Exercise materials:
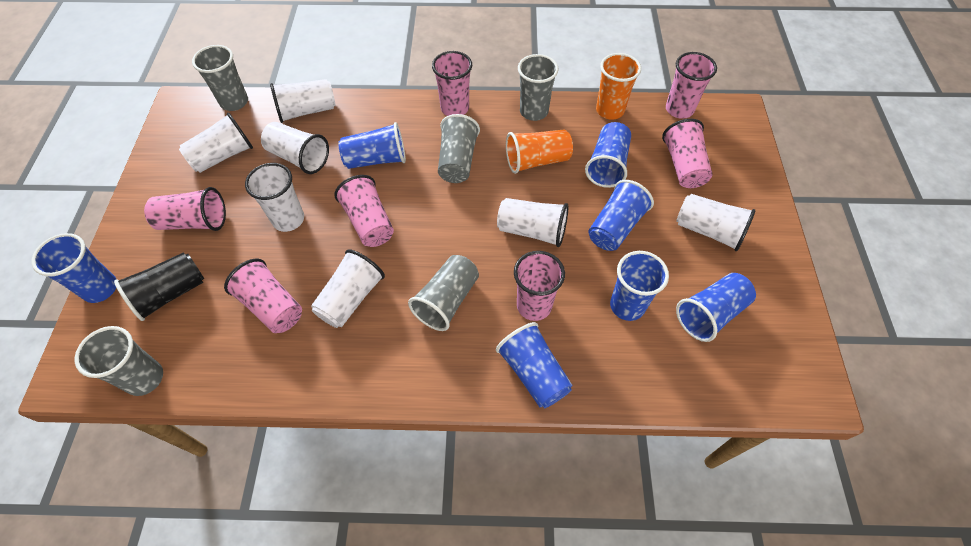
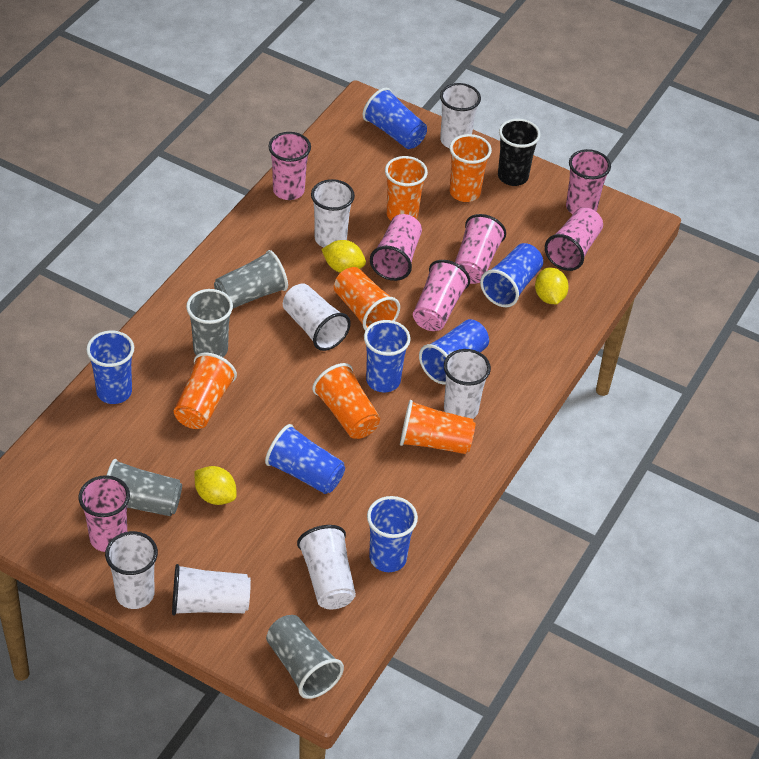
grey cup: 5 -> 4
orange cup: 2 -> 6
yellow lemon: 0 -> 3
==
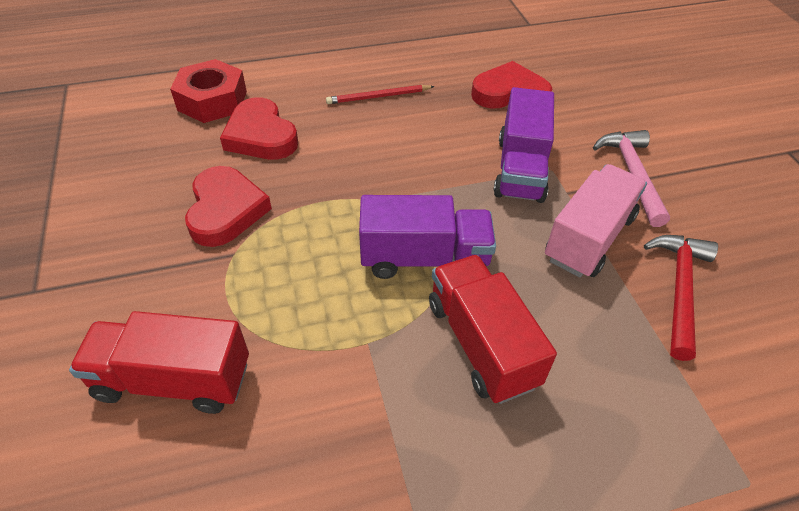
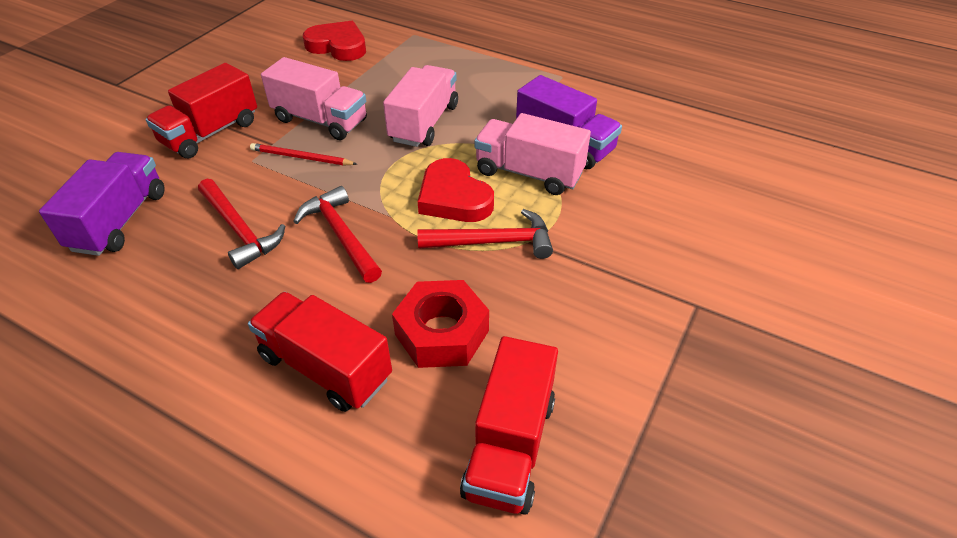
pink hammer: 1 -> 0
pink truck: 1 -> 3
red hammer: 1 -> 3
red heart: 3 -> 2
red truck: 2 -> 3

Goal of the exercise:
Beginning with the line containing "pink truck: 1 -> 3" and ending with the line containing "red truck: 2 -> 3", extract those lines exactly from the listing above, and only those.

Result of the exercise:
pink truck: 1 -> 3
red hammer: 1 -> 3
red heart: 3 -> 2
red truck: 2 -> 3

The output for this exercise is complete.